(Saved data entries)
Start

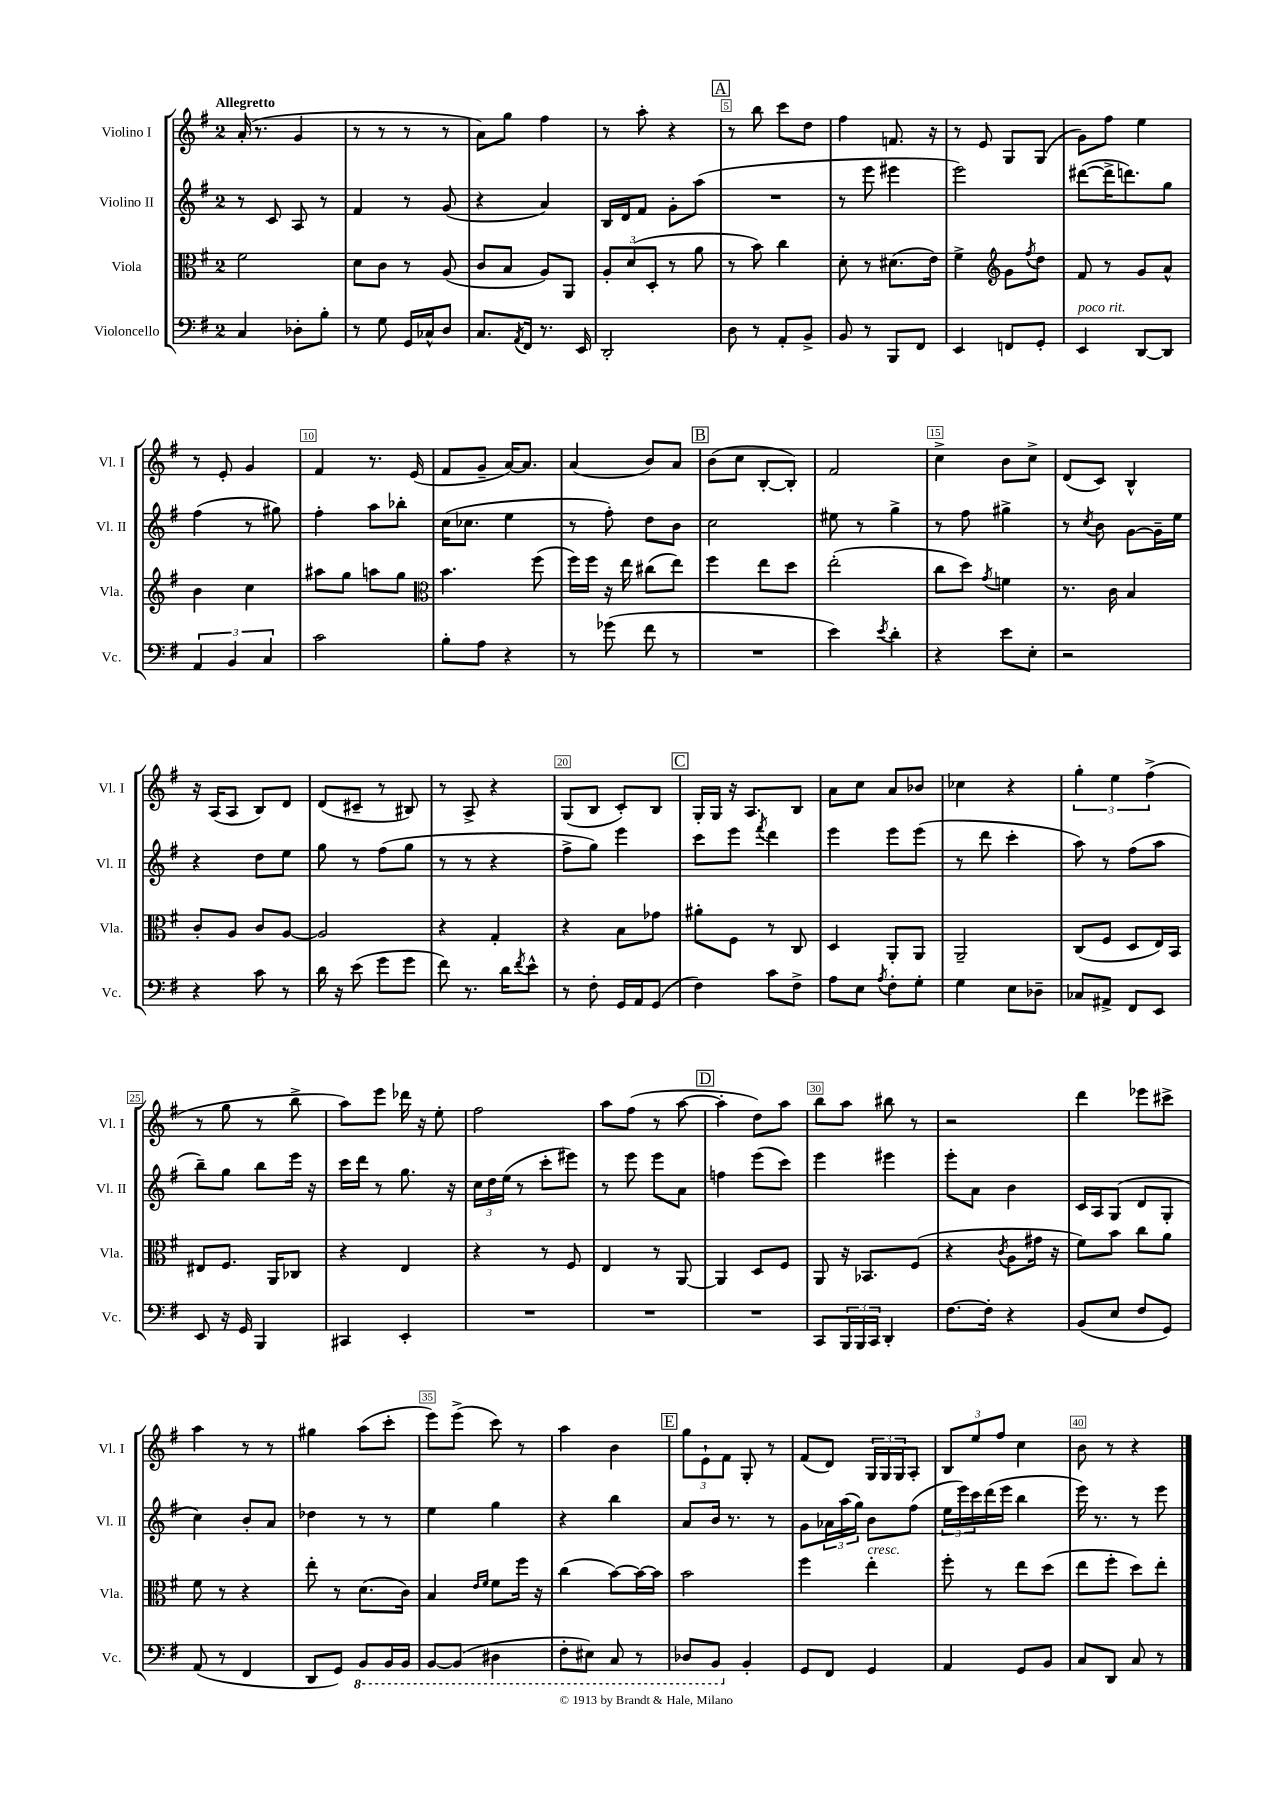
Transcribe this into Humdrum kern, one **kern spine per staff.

**kern	**kern	**kern	**kern
*staff4	*staff3	*staff2	*staff1
*clefF4	*clefC3	*clefG2	*clefG2
*k[f#]	*k[f#]	*k[f#]	*k[f#]
*M2/4	*M2/4	*M2/4	*M2/4
4C	2f#	8r	(16a'
.	.	.	8.r
.	.	8c	.
8D-'	.	8A	4g
8B'	.	8r	.
=	=	=	=
8r	8d	4f#	8r
8G	8c	.	8r
16GG	8r	8r	8r
16C-^^	.	.	.
8D	(8A	(8g	8r
=	=	=	=
8.C	8c	4r	8a)
.	8B	.	8gg
8qAA	.	.	.
16FF#	.	.	.
8.r	8A)	4a)	4ff#
.	8AA	.	.
16EE	.	.	.
=	=	=	=
2DD'	12A'	16B	8r
.	.	16d	.
.	(12d	.	.
.	.	8f#	8aa'
.	12D'	.	.
.	8r	8g'	4r
.	8a	(8aa	.
=	=	=	=
8D	8r	2r	8r
8r	8b)	.	8bb
8AA'	4cc	.	8ccc
8BB^	.	.	8dd
=	=	=	=
8BB	8d'	8r	4ff#
8r	8r	8eee	.
8BBB	(8.d#	4eee#	8.f
8FF#	.	.	.
.	16e)	.	16r
=	=	=	=
4EE	4f#^	2eee)	8r
.	.	.	8e
*	*clefG2	*	*
8FF	8g	.	8G
.	8qff#	.	.
8GG'	8dd	.	(8G
=	=	=	=
4EE	8f#	([8ddd#	8g)
.	8r	16ddd#^]	8ff#
.	.	8.ddd)	.
[8DD	8g	.	4ee
8DD]	8a^^	8gg	.
=	=	=	=
6AA	4b	(4ff#	8r
.	.	.	8e'
6BB	.	.	.
.	4cc	8r	4g
6C	.	.	.
.	.	8gg#)	.
=	=	=	=
2c	8aa#	4ff#'	4f#
.	8gg	.	.
.	8aa	8aa	8.r
.	8gg	8bb-'	.
.	.	.	(16e
=	=	=	=
*	*clefC3	*	*
8B'	4.b	(16cc	8f#
.	.	8.cc-	.
8A	.	.	8g~
4r	.	4ee	[16a)
.	.	.	8.a]
.	(8ff#	.	.
=	=	=	=
8r	16ff#)	8r	(4a
.	16ff#	.	.
(8g-	16r	8ff#')	.
.	16ee	.	.
8f#	(8cc#	8dd	8b)
8r	8ee)	8b	8a
=	=	=	=
2r	4ff#	2cc	(8b
.	.	.	8cc
.	8ee	.	[8B'
.	8dd	.	8B'])
=	=	=	=
4e)	(2ee'	8ee#	2f#
.	.	8r	.
8qe	.	.	.
4d'	.	4gg^	.
=	=	=	=
4r	8cc	8r	4cc^
.	8dd)	8ff#	.
.	8qg	.	.
8e	4f	4gg#^	8b
8E'	.	.	8cc^
=	=	=	=
2r	8.r	8r	(8d
.	.	8qcc	.
.	.	8b	8c)
.	16c	.	.
.	4B	[8g	4B^^
.	.	16g~]	.
.	.	16ee	.
=	=	=	=
4r	8c'	4r	16r
.	.	.	(16A
.	8A	.	8A
8c	8c	8dd	8B)
8r	[8A	8ee	8d
=	=	=	=
16d	2A]	8gg	(8d
16r	.	.	.
(8e	.	8r	8c#~
8g	.	(8ff#	8r
8g	.	8gg	8B#)
=	=	=	=
8f#)	4r	8r	8r
8.r	.	8r	8A^
.	4G'	4r	4r
16d	.	.	.
8qf#	.	.	.
8e^^	.	.	.
=	=	=	=
8r	4r	8ff#^	(8G
8F#'	.	8gg)	8B
16GG	8B	4eee	8c')
16AA	.	.	.
(8GG	8g-	.	8B
=	=	=	=
4F#)	8a#'	8ccc	16G'
.	.	.	16G
.	8F#	8eee	16r
.	.	.	8.A
.	.	8qfff#	.
8c	8r	4ddd	.
8F#^	8C	.	8B
=	=	=	=
8A	4D	4eee	8a
8E	.	.	8cc
8qA	.	.	.
8F#'	8AA'	8eee	8a
8G'	8AA	(8eee	8b-
=	=	=	=
4G	2AA~	8r	4cc-
.	.	8ddd	.
8E	.	4ccc'	4r
8D-~	.	.	.
=	=	=	=
8C-	(8C	8aa)	6gg'
8AA#^	8F#	8r	.
.	.	.	6ee
8FF#	8D	(8ff#	.
.	.	.	(6ff#^
8EE	16E)	8aa	.
.	16BB	.	.
=	=	=	=
8EE	8E#	8bb~)	8r
16r	8.F#	8gg	8gg
16GG	.	.	.
4BBB	.	8bb	8r
.	16AA	.	.
.	8C-	16eee	8bb^
.	.	16r	.
=	=	=	=
4CC#	4r	16ccc	8aa)
.	.	16ddd	.
.	.	8r	8eee
4EE'	4E	8.gg	16ddd-
.	.	.	16r
.	.	.	8ee'
.	.	16r	.
=	=	=	=
2r	4r	24cc	2ff#
.	.	24dd	.
.	.	(24ee	.
.	.	8r	.
.	8r	8ccc'	.
.	8F#	8eee#)	.
=	=	=	=
2r	4E	8r	8aa
.	.	8eee	(8ff#
.	8r	8eee	8r
.	[8AA	8a	[8aa
=	=	=	=
2r	4AA]	4ff	4aa']
.	8D	(8eee	8dd)
.	8F#	8ccc)	8aa
=	=	=	=
8CC	8AA	4eee	8bb
24BBB	16r	.	8aa
24BBB	.	.	.
.	8.BB-	.	.
24CC	.	.	.
4DD'	.	4eee#	8bb#
.	(8F#	.	8r
=	=	=	=
[8.F#	4r	8eee'	2r
.	.	8a	.
16F#']	.	.	.
.	8qc	.	.
4r	8A	4b	.
.	16g#	.	.
.	16r	.	.
=	=	=	=
(8BB	8f#)	16c	4ddd
.	.	16A	.
8E	8b	(8G	.
8F#	8cc	8d	8eee-
8GG)	8a	8G'	8ccc#^
=	=	=	=
(8AA	8f#	4cc)	4aa
8r	8r	.	.
4FF#	4r	8b'	8r
.	.	8a	8r
=	=	=	=
8DD	8ee'	4dd-	4gg#
8GG)	8r	.	.
8BBB	(8.d	8r	(8aa
16BBB	.	8r	8ccc'
16BBB	16c)	.	.
=	=	=	=
[8BBB	4B	4ee	8eee)
(8BBB]	.	.	(8eee^
.	16qqe	.	.
.	16qqf#	.	.
4DD#	8f#	4gg	8ccc)
.	16ff#	.	8r
.	16r	.	.
=	=	=	=
8FF#'	(4cc	4r	4aa
8EE#)	.	.	.
8CC	[8b)	4bb	4b
8r	16b_	.	.
.	16b]	.	.
=	=	=	=
8DD-	2b	8a	12gg
.	.	.	12e`
8BBB	.	16b	.
.	.	.	12f#
.	.	8.r	.
4BB'	.	.	8G'
.	.	8r	8r
=	=	=	=
8GG	4ff#	8g	(8f#
8FF#	.	24a-	8d)
.	.	(24aa	.
.	.	24gg)	.
4GG	4ee'	8b	24G
.	.	.	24G
.	.	.	24G
.	.	(8ff#	8A'
=	=	=	=
4AA	8ff#'	24ee	12B
.	.	24eee)	.
.	.	24ccc	12ee
.	8r	(16ddd	.
.	.	.	12ff#
.	.	16eee	.
8GG	8ee	4bb	4cc
8BB	(8dd	.	.
=	=	=	=
8C	8ee	16eee)	8b
.	.	8.r	.
8DD	8ff#'	.	8r
8C	8dd)	8r	4r
8r	8ee'	8eee	.
==	==	==	==
*-	*-	*-	*-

End

:: Exercise description ::
Count how many lines in the data above contain the string "kern". Reply with the number alone.

:: The output ::
2